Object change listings
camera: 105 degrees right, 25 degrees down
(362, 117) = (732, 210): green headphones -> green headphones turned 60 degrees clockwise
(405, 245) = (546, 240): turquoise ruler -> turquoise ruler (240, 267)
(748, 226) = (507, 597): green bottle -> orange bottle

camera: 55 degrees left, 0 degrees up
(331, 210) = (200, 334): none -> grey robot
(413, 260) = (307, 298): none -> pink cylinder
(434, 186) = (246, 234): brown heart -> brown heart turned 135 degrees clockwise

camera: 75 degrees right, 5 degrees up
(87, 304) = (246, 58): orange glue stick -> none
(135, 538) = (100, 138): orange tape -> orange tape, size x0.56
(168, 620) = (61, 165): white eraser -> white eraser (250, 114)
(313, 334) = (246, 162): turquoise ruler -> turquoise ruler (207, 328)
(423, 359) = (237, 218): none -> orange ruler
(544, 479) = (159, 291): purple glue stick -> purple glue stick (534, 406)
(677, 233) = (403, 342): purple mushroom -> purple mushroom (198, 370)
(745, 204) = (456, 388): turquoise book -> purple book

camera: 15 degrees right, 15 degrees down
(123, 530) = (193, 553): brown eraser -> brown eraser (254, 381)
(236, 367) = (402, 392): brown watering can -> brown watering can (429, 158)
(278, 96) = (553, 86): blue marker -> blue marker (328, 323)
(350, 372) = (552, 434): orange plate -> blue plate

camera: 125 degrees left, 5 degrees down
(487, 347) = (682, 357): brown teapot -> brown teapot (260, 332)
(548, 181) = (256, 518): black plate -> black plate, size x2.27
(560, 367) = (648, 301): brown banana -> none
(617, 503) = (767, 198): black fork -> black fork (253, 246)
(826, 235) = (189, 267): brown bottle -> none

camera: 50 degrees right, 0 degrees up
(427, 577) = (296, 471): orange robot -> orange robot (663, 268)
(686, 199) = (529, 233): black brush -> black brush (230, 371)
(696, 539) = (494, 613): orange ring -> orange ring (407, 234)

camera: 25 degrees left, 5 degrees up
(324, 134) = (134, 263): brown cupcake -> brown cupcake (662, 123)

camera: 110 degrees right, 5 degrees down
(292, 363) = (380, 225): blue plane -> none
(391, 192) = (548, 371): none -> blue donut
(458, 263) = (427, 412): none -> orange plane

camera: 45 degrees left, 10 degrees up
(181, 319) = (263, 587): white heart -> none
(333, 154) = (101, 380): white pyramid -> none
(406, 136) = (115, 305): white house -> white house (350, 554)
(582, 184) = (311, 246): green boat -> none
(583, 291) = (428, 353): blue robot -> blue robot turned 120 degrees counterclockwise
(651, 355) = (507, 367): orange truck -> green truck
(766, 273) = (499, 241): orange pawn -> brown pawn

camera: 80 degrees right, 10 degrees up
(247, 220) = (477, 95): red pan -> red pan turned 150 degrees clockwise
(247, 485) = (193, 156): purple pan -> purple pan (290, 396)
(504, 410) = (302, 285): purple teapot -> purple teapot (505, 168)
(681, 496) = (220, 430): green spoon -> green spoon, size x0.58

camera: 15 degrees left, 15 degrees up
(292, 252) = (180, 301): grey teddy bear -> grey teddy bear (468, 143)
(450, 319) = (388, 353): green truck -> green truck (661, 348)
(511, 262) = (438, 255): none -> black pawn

### Prompt
The answer should be exactly the lines from the one that contains "(391, 192) = (548, 371): none -> blue donut" through the end of the entries, both ends included, and nothing besides.

### Solution
(391, 192) = (548, 371): none -> blue donut
(458, 263) = (427, 412): none -> orange plane

camera: 45 degrees left, 10 degrees up
(181, 319) = (263, 587): white heart -> none
(333, 154) = (101, 380): white pyramid -> none
(406, 136) = (115, 305): white house -> white house (350, 554)
(582, 184) = (311, 246): green boat -> none
(583, 291) = (428, 353): blue robot -> blue robot turned 120 degrees counterclockwise
(651, 355) = (507, 367): orange truck -> green truck
(766, 273) = (499, 241): orange pawn -> brown pawn

camera: 80 degrees right, 10 degrees up
(247, 220) = (477, 95): red pan -> red pan turned 150 degrees clockwise
(247, 485) = (193, 156): purple pan -> purple pan (290, 396)
(504, 410) = (302, 285): purple teapot -> purple teapot (505, 168)
(681, 496) = (220, 430): green spoon -> green spoon, size x0.58

camera: 15 degrees left, 15 degrees up
(292, 252) = (180, 301): grey teddy bear -> grey teddy bear (468, 143)
(450, 319) = (388, 353): green truck -> green truck (661, 348)
(511, 262) = (438, 255): none -> black pawn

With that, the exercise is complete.